#### SOURCE MATERIAL:
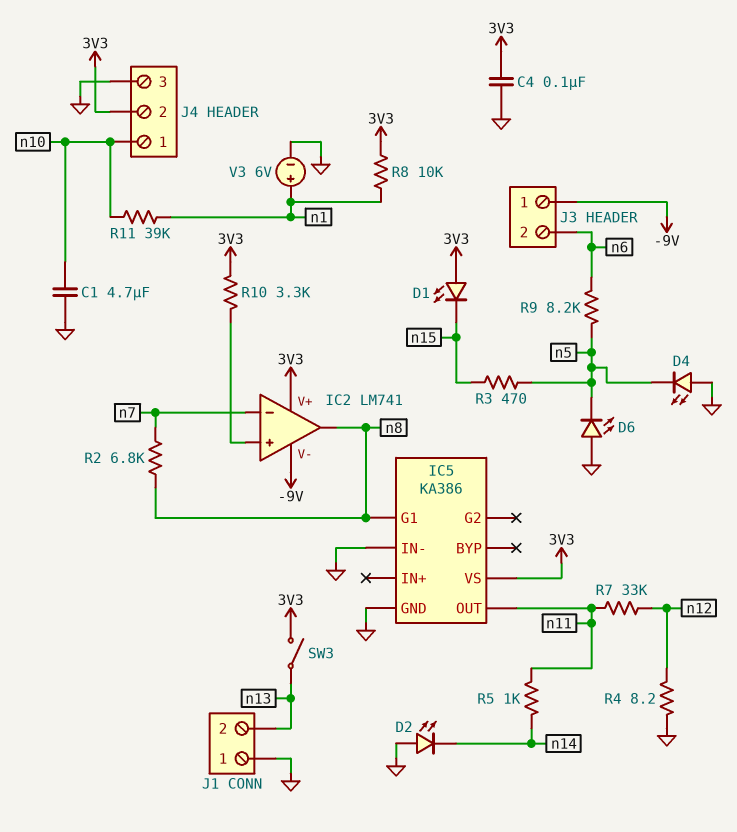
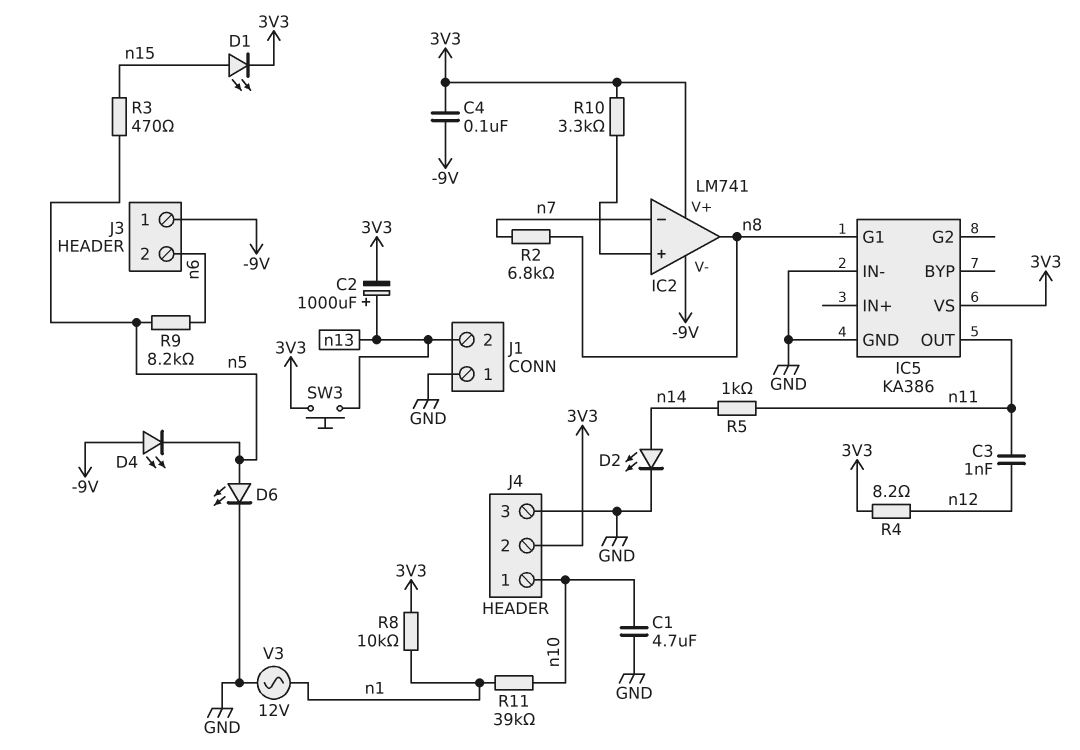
C2: none -> 1000uF (plus n13, minus 3V3)
C3: none -> 1nF (n11, n12)
C4: 100nF (3V3, GND) -> 100nF (-9V, 3V3)
D1: LED (A 3V3, K n15) -> LED (A n15, K 3V3)
D2: LED (A GND, K n14) -> LED (A n14, K GND)
D4: LED (A GND, K n5) -> LED (A -9V, K n5)
D6: LED (A GND, K n5) -> LED (A n5, K GND)
R4: 8.2 (GND, n12) -> 8.2 (3V3, n12)
R7: 33k (n11, n12) -> none
SW3: switch (3V3, n13) -> button (3V3, n13)
V3: 6V (plus n1, minus GND) -> AC 12V (GND, n1)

#### WHAT THE TASK REQUIRES:
Pictures aside, repeat each entry in full and without change.

#### ANSWER FOR THE TASK:
C2: none -> 1000uF (plus n13, minus 3V3)
C3: none -> 1nF (n11, n12)
C4: 100nF (3V3, GND) -> 100nF (-9V, 3V3)
D1: LED (A 3V3, K n15) -> LED (A n15, K 3V3)
D2: LED (A GND, K n14) -> LED (A n14, K GND)
D4: LED (A GND, K n5) -> LED (A -9V, K n5)
D6: LED (A GND, K n5) -> LED (A n5, K GND)
R4: 8.2 (GND, n12) -> 8.2 (3V3, n12)
R7: 33k (n11, n12) -> none
SW3: switch (3V3, n13) -> button (3V3, n13)
V3: 6V (plus n1, minus GND) -> AC 12V (GND, n1)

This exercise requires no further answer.